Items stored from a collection
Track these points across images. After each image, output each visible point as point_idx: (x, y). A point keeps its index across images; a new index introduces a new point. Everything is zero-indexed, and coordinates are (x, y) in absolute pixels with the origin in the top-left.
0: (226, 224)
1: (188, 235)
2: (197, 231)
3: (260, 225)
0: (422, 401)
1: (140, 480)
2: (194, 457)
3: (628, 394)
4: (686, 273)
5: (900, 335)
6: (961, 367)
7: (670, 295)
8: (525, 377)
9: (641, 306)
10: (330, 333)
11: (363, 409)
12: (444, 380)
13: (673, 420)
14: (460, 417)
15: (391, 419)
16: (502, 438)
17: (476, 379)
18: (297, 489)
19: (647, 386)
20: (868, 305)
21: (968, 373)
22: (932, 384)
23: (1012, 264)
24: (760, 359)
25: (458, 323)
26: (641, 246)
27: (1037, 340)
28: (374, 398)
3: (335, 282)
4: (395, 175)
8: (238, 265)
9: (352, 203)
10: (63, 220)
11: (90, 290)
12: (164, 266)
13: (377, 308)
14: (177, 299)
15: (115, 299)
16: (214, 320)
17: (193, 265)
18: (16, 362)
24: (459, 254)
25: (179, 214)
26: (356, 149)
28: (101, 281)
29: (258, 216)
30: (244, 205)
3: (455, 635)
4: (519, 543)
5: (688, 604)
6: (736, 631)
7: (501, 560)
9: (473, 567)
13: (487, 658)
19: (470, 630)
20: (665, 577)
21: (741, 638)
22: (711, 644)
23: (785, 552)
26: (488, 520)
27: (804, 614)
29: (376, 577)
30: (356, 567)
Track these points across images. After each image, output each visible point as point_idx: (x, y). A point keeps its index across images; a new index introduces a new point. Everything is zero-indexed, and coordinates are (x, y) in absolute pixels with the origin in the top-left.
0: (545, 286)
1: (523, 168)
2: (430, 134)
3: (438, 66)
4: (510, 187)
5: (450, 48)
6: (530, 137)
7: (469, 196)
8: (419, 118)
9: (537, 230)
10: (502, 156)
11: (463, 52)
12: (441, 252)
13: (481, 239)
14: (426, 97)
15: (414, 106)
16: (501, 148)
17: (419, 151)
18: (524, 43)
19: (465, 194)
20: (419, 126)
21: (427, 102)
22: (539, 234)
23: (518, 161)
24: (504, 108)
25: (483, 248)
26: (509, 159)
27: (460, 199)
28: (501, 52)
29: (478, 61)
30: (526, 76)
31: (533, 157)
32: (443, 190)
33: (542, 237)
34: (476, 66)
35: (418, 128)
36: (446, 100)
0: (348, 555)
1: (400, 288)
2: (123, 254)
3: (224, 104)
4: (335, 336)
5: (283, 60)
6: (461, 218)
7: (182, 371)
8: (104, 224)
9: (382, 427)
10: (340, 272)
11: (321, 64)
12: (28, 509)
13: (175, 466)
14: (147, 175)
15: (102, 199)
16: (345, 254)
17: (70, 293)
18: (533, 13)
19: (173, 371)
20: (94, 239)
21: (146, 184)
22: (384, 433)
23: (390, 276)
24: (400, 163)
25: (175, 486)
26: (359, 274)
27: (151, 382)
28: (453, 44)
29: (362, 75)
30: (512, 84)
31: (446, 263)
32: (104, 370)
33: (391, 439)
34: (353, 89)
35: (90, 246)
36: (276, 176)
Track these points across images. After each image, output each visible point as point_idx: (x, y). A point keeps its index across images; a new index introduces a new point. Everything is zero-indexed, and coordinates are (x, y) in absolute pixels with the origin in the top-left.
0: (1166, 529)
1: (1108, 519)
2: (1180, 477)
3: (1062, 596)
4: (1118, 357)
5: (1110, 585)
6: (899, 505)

* TASK REQUIREMENTS: Put the lines into a numbered list, starting with the first line of the records and stopping after the line that contains "3: (260, 225)". Leave out any blank lines.

* WRITTEN RESPONSE:
1. Track these points across images. After each image, output each visible point as point_idx: (x, y). A point keeps its index across images; a new index introduces a new point. Everything is zero-indexed, and coordinates are (x, y) in absolute pixels with the origin in the top-left.
2. 0: (226, 224)
3. 1: (188, 235)
4. 2: (197, 231)
5. 3: (260, 225)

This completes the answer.